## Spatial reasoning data
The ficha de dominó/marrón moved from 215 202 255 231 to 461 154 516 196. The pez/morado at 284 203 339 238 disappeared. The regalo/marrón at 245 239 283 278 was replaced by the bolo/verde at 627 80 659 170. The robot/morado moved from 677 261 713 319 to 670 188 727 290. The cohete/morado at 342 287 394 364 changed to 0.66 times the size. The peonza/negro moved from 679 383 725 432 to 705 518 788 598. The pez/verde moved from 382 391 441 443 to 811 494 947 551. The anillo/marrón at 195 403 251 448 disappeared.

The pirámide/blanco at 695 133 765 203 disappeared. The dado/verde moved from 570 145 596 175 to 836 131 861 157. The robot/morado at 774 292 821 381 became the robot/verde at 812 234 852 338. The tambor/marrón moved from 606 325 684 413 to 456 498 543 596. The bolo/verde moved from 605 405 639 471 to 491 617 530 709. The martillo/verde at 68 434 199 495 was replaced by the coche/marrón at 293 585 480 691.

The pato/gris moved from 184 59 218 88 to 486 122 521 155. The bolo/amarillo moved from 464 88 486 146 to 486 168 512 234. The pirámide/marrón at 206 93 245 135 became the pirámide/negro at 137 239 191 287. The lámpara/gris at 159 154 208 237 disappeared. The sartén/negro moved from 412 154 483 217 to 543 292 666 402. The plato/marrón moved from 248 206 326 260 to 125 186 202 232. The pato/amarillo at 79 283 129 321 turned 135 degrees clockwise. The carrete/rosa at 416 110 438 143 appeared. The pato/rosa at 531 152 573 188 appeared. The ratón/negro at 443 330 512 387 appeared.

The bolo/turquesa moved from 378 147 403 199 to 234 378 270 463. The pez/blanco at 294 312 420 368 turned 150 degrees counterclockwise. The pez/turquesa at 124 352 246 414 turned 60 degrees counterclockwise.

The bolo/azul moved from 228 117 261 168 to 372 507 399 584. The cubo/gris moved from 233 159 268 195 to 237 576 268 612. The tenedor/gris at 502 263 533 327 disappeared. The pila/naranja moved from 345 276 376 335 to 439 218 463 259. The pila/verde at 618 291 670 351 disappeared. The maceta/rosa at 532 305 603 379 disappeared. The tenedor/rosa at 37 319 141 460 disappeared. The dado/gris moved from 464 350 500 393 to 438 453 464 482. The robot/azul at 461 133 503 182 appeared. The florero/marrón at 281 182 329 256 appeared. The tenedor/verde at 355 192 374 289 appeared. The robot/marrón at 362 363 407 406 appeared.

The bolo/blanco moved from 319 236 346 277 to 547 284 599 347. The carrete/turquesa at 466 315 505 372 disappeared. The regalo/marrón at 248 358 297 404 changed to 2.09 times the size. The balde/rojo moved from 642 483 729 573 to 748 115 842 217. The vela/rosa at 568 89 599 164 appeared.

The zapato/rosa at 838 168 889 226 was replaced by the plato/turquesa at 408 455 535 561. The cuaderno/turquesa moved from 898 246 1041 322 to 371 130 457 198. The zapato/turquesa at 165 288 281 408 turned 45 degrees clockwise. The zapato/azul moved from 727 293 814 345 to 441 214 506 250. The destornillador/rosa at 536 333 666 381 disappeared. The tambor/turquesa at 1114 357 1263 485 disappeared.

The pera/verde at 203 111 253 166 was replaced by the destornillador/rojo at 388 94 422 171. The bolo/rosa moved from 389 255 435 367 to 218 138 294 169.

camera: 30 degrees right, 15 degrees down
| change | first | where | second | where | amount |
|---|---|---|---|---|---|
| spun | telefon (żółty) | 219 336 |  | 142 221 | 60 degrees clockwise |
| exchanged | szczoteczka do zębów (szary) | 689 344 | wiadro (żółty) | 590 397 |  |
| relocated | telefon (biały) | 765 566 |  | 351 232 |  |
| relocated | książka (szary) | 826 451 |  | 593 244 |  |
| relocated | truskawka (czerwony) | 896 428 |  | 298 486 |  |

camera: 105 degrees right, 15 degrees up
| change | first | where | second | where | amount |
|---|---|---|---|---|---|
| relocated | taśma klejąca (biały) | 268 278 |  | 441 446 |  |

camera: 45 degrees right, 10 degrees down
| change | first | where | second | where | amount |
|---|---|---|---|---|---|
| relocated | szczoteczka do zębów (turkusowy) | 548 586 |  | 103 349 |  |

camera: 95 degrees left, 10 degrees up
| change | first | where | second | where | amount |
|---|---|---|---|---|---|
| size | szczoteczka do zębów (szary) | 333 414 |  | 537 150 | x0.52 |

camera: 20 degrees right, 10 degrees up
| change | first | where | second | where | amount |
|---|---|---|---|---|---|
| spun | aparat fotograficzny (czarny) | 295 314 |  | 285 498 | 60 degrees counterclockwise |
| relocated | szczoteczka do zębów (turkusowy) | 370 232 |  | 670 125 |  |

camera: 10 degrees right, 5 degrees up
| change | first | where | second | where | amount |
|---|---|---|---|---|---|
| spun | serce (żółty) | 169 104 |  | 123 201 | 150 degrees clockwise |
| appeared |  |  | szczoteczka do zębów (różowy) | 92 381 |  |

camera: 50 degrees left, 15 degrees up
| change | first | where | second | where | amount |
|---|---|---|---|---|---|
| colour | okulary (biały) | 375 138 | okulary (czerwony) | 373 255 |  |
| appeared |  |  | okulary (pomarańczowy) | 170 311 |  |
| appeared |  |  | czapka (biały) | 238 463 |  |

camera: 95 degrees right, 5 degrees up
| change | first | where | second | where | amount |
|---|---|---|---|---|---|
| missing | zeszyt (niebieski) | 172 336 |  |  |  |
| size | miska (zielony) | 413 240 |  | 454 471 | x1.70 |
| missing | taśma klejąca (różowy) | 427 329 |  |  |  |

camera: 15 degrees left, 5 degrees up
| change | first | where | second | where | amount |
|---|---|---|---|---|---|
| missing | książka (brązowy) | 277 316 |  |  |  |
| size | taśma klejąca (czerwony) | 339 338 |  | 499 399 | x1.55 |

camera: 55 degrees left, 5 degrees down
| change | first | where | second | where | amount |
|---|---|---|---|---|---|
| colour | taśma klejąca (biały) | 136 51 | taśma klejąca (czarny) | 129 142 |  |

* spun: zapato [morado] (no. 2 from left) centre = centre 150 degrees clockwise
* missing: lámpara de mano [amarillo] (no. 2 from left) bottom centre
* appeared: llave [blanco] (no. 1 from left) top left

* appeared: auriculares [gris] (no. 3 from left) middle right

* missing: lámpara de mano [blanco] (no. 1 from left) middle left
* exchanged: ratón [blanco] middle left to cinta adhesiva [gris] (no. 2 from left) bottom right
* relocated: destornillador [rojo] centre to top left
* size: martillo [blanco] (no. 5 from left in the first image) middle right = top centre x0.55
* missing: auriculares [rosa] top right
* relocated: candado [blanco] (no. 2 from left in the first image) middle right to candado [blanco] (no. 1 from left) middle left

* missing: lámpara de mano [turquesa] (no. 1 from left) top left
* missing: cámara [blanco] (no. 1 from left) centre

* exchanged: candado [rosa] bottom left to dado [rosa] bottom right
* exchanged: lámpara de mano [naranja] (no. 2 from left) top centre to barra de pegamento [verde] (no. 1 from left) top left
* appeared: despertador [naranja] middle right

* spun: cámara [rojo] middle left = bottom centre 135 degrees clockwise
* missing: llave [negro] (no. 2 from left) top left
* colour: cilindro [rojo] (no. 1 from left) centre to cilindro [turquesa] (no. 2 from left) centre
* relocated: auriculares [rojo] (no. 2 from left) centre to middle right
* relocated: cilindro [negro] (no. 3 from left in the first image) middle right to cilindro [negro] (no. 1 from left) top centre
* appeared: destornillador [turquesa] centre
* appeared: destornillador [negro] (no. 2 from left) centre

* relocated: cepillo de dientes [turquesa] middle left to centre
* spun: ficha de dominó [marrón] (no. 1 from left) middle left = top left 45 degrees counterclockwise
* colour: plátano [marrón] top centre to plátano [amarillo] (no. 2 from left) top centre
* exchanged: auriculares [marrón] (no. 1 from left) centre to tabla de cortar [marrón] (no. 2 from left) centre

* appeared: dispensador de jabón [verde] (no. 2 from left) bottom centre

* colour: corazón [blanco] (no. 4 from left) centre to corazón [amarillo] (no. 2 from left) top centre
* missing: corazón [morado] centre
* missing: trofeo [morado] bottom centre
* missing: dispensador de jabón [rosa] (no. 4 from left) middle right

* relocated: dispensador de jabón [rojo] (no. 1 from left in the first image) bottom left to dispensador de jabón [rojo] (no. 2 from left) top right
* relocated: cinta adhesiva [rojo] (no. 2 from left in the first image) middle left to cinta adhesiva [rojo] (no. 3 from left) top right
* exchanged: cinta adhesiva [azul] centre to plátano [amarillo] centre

## DIRECTIONS
Print, from the entries above, the line with "60 degrees clockwise |", the line with "relocated | książka" and all lines between them, exactly and with nothing else.

## OUTPUT FOR THIS EXERCISE
| spun | telefon (żółty) | 219 336 |  | 142 221 | 60 degrees clockwise |
| exchanged | szczoteczka do zębów (szary) | 689 344 | wiadro (żółty) | 590 397 |  |
| relocated | telefon (biały) | 765 566 |  | 351 232 |  |
| relocated | książka (szary) | 826 451 |  | 593 244 |  |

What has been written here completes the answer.